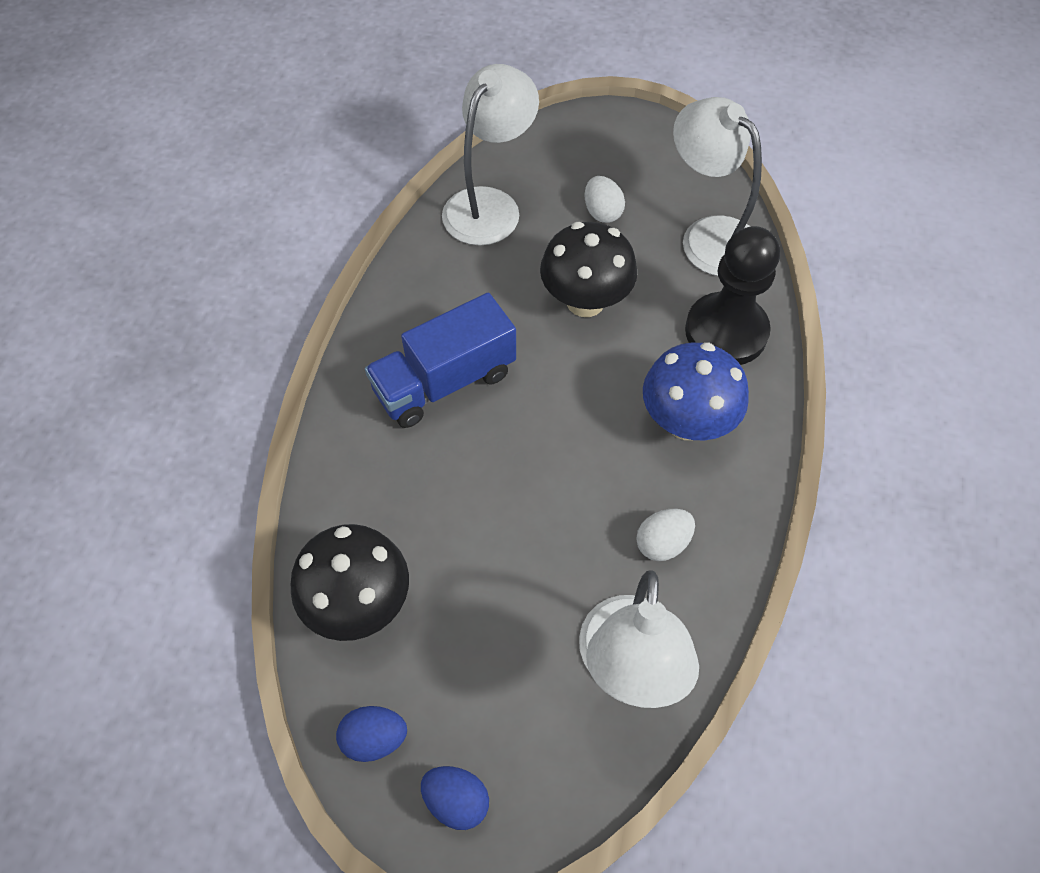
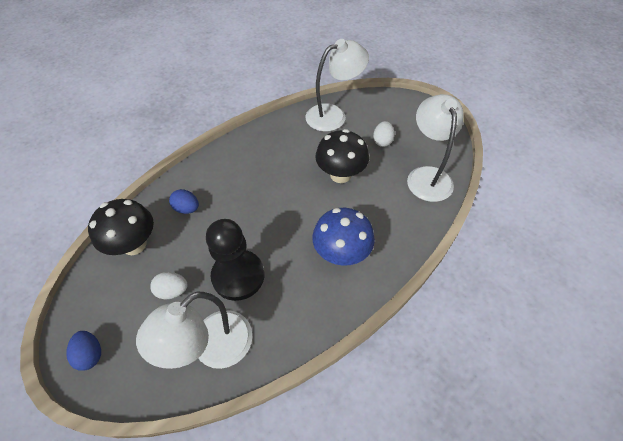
camera: 35 degrees right, 5 degrees down
blue egg [336,706,407,762] -> blue egg moved to [169,189,199,214]
blue truck [365,293,516,428] -> none
white egg [636,509,695,561] -> white egg moved to [150,272,188,299]
black pawn [685,226,780,365] -> black pawn moved to [206,219,264,301]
◇ ◇ ◇ ◇ ◇
Task details
The job is to copy each line from the material above that holds the word "moved".

Answer for the task
blue egg [336,706,407,762] -> blue egg moved to [169,189,199,214]
white egg [636,509,695,561] -> white egg moved to [150,272,188,299]
black pawn [685,226,780,365] -> black pawn moved to [206,219,264,301]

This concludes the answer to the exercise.